» ASSIGNMENT
Each line of the data must be written out again verbatim; no image belongs in the copy.

Stored entries:
::::

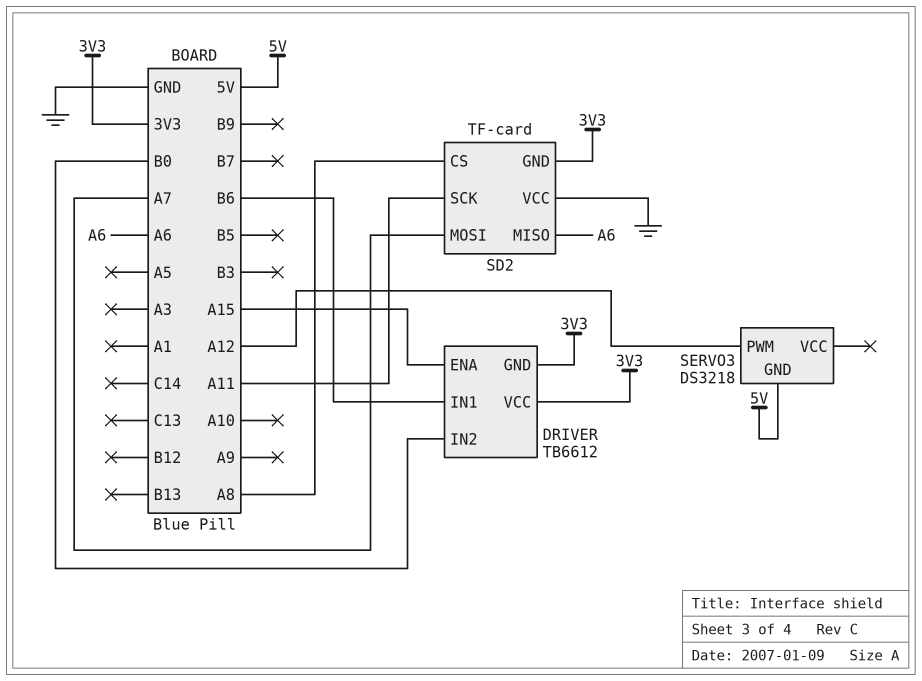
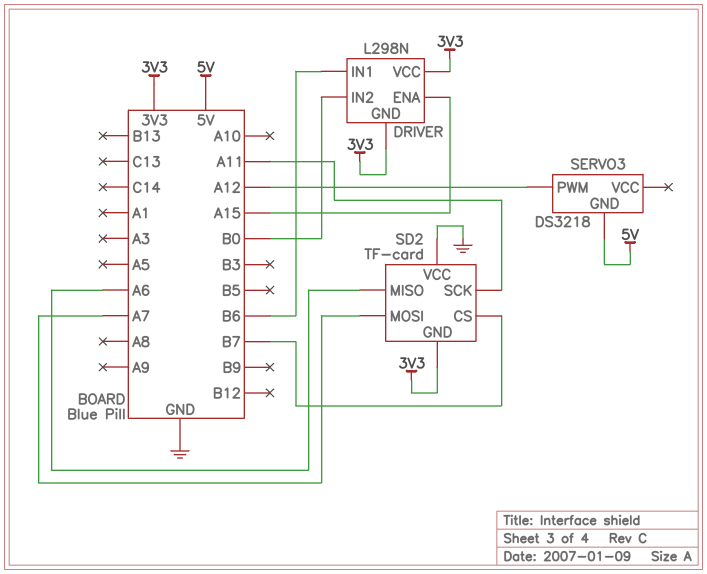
DRIVER: TB6612 -> L298N
SD2 pin CS: A8 -> B7

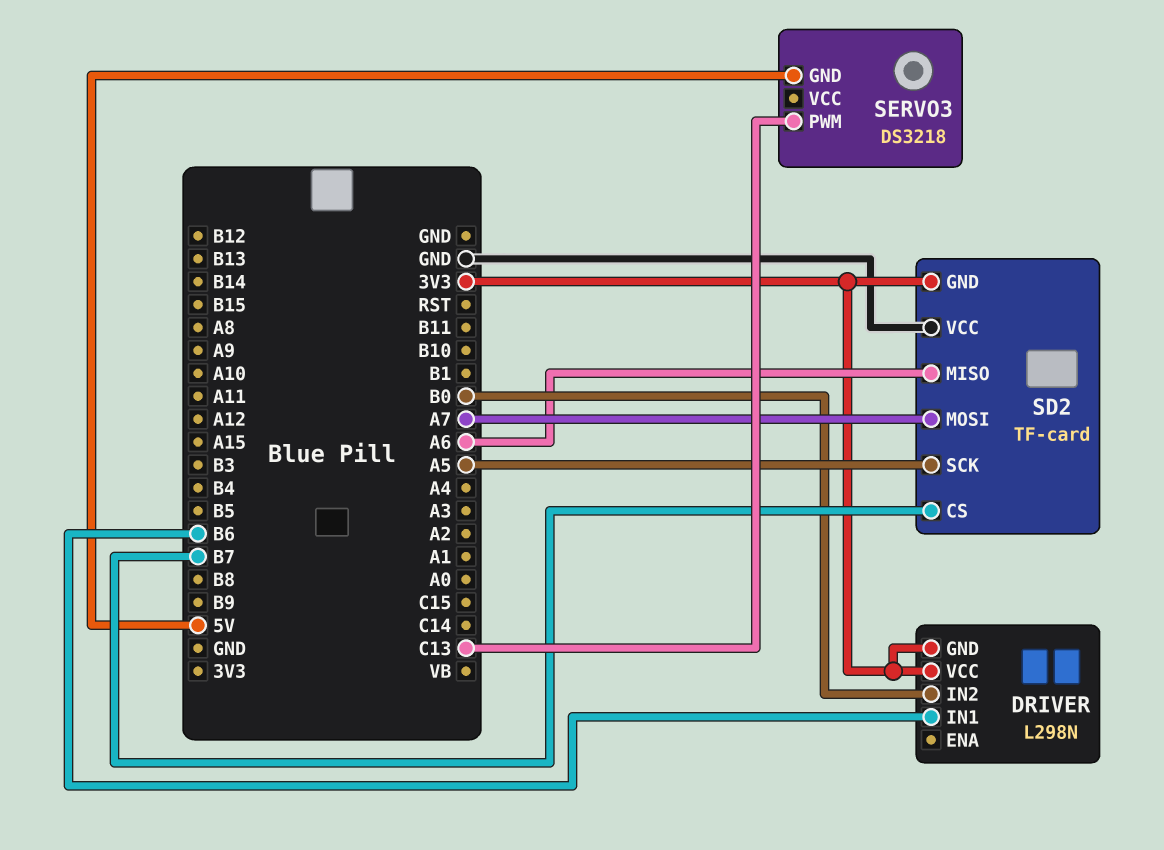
DRIVER pin ENA: A15 -> none
SD2 pin SCK: A11 -> A5
SERVO3 pin PWM: A12 -> C13

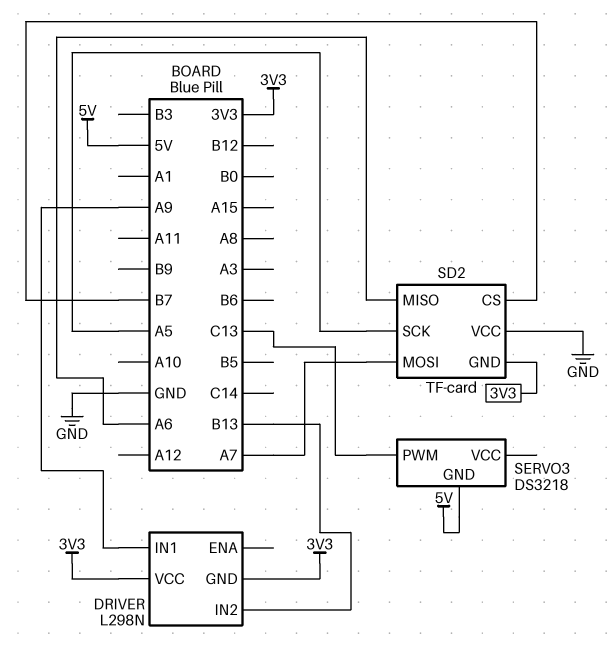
DRIVER pin IN1: B6 -> A9
DRIVER pin IN2: B0 -> B13

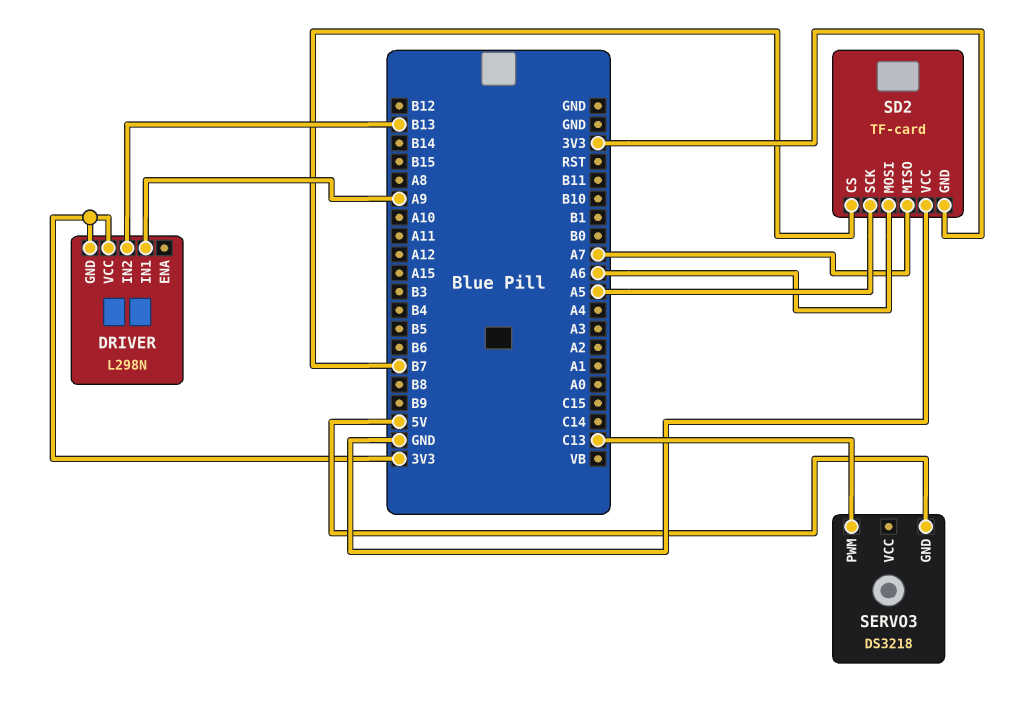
SD2 pin MISO: A6 -> A7
SD2 pin MOSI: A7 -> A6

::::

» ANSWER AREA
DRIVER: TB6612 -> L298N
SD2 pin CS: A8 -> B7

DRIVER pin ENA: A15 -> none
SD2 pin SCK: A11 -> A5
SERVO3 pin PWM: A12 -> C13

DRIVER pin IN1: B6 -> A9
DRIVER pin IN2: B0 -> B13

SD2 pin MISO: A6 -> A7
SD2 pin MOSI: A7 -> A6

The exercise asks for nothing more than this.